Action item:
Pictures in the data should be dropped; transcribe exactly the lines from the one that has "[338 302 388 343] (first image)" through the one that has "[413 48 471 134]".

Segment Open

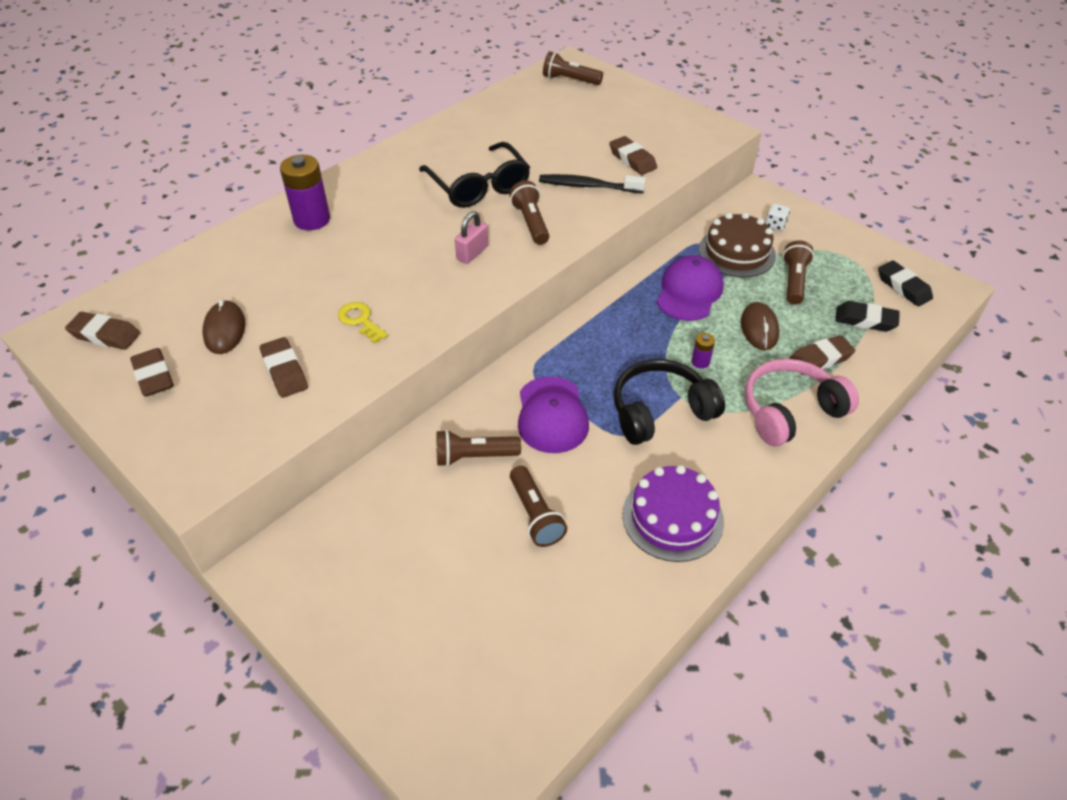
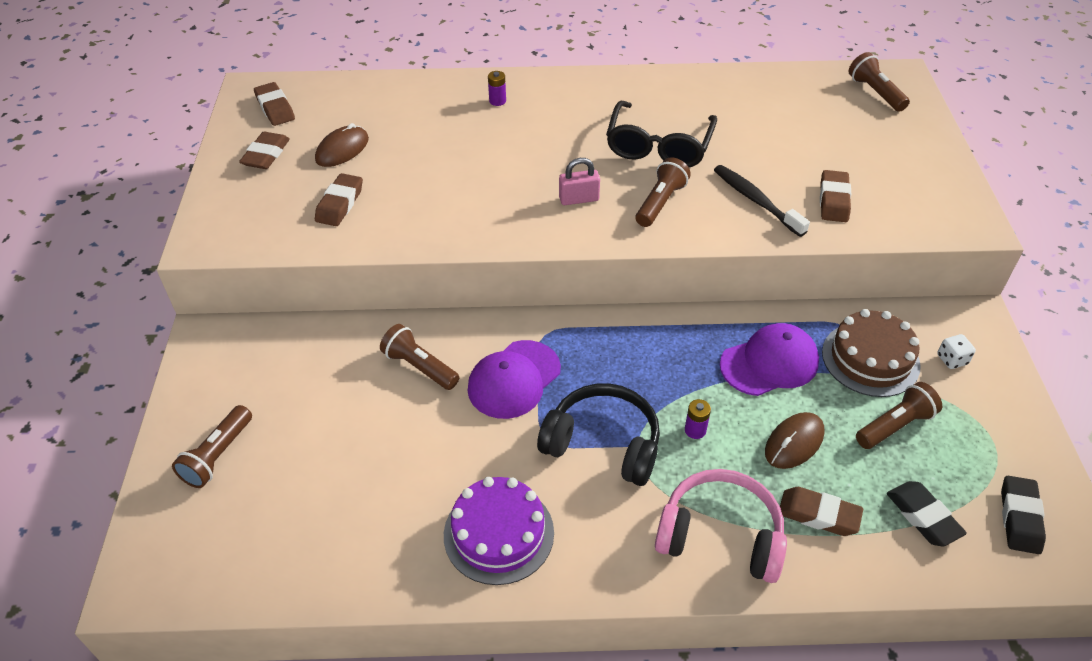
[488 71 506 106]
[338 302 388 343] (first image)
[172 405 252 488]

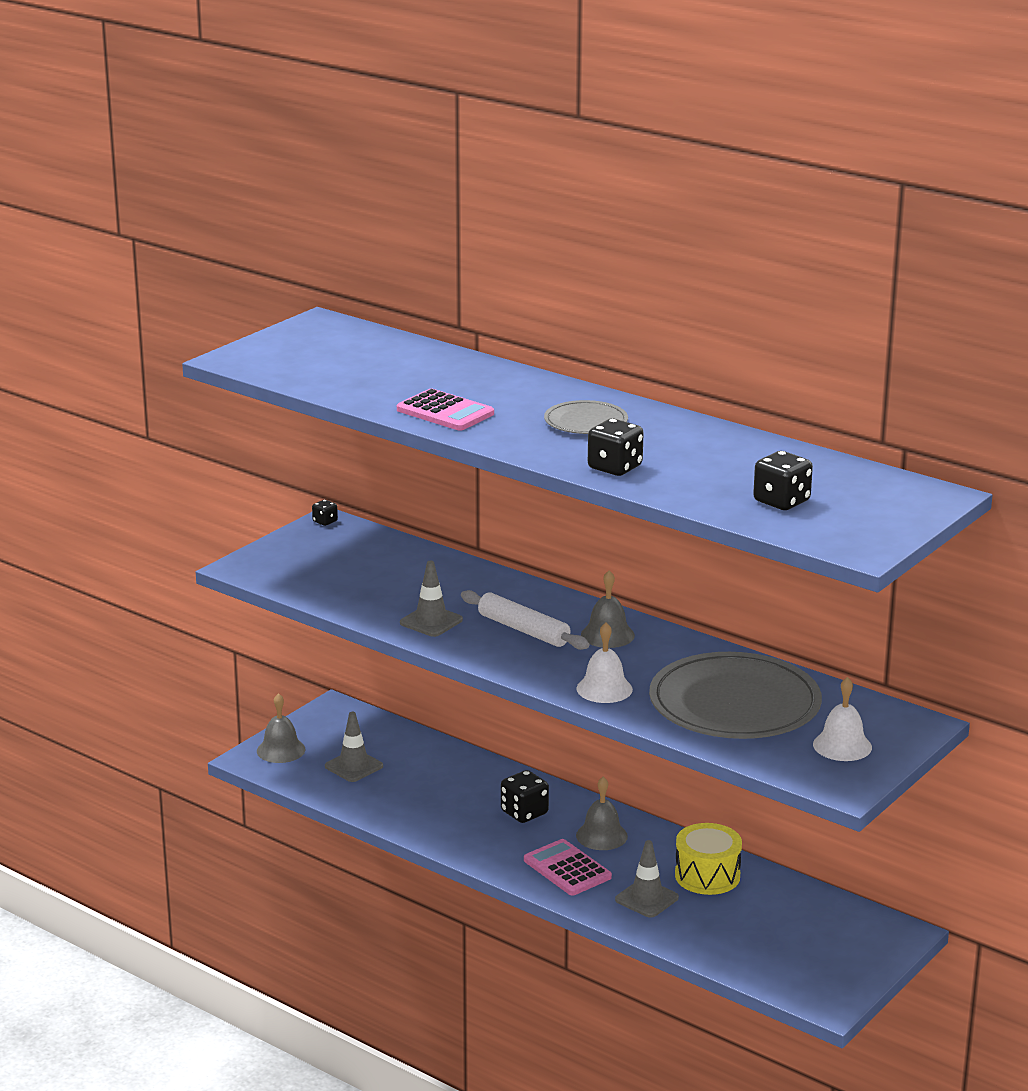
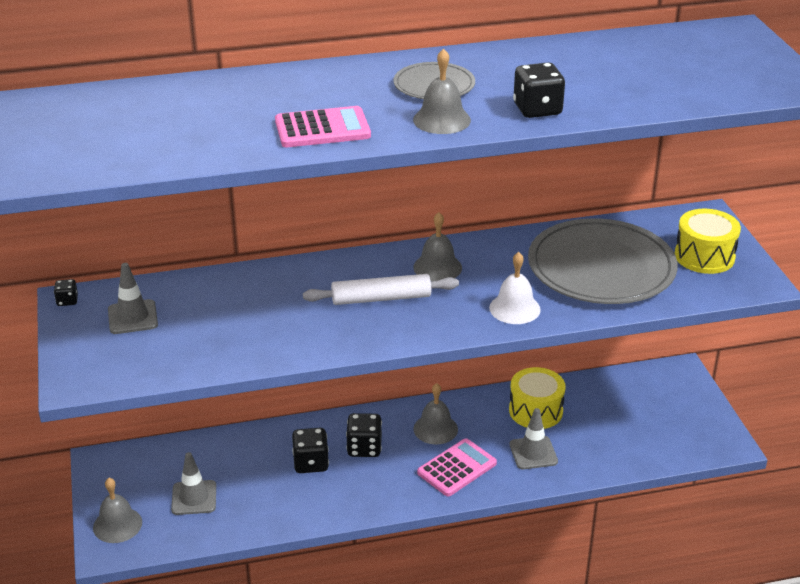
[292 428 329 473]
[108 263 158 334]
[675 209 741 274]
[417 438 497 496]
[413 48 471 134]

Segment Closed
Segment Open

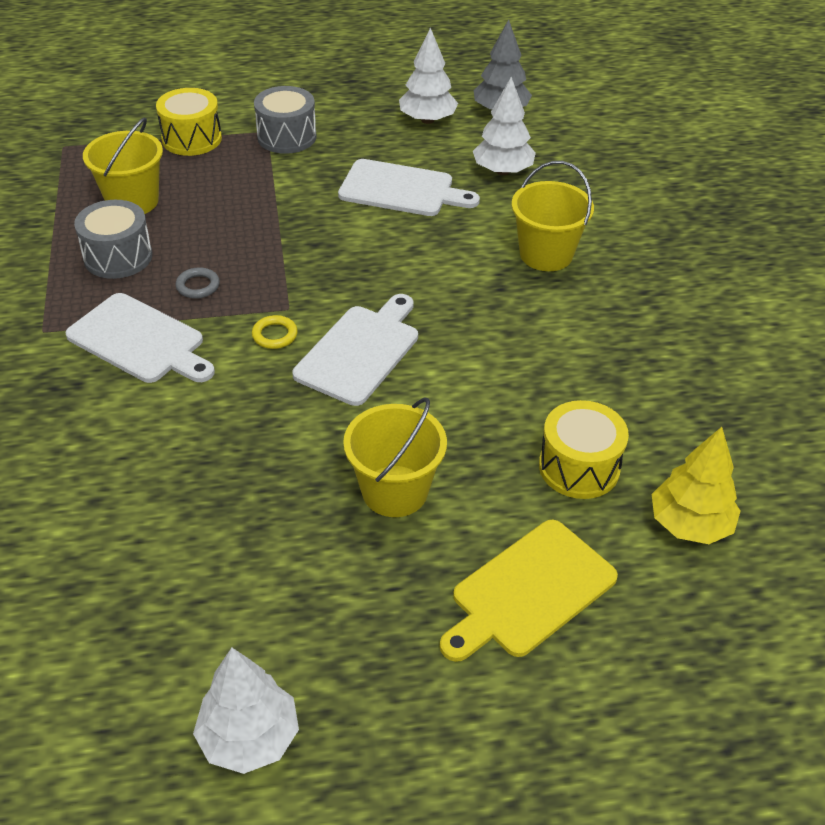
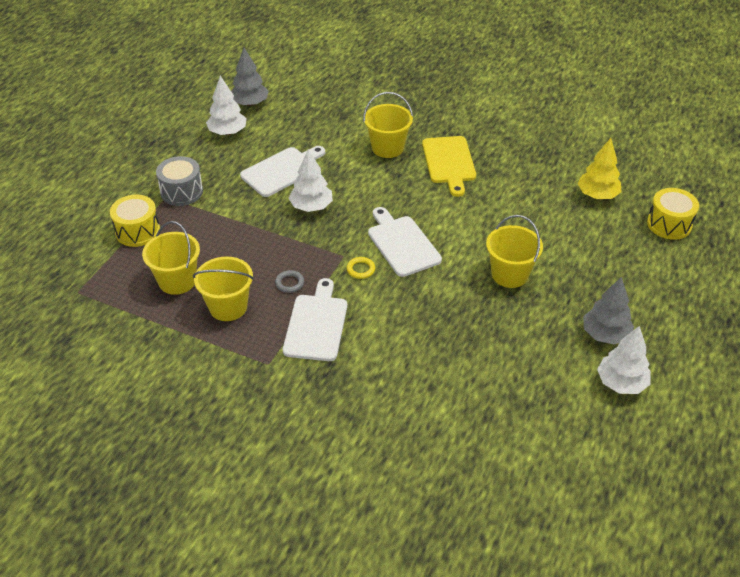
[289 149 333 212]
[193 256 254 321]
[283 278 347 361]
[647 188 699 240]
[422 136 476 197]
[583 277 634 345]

Segment Closed

Answer section:
[338 302 388 343] (first image)
[172 405 252 488]

[292 428 329 473]
[108 263 158 334]
[675 209 741 274]
[417 438 497 496]
[413 48 471 134]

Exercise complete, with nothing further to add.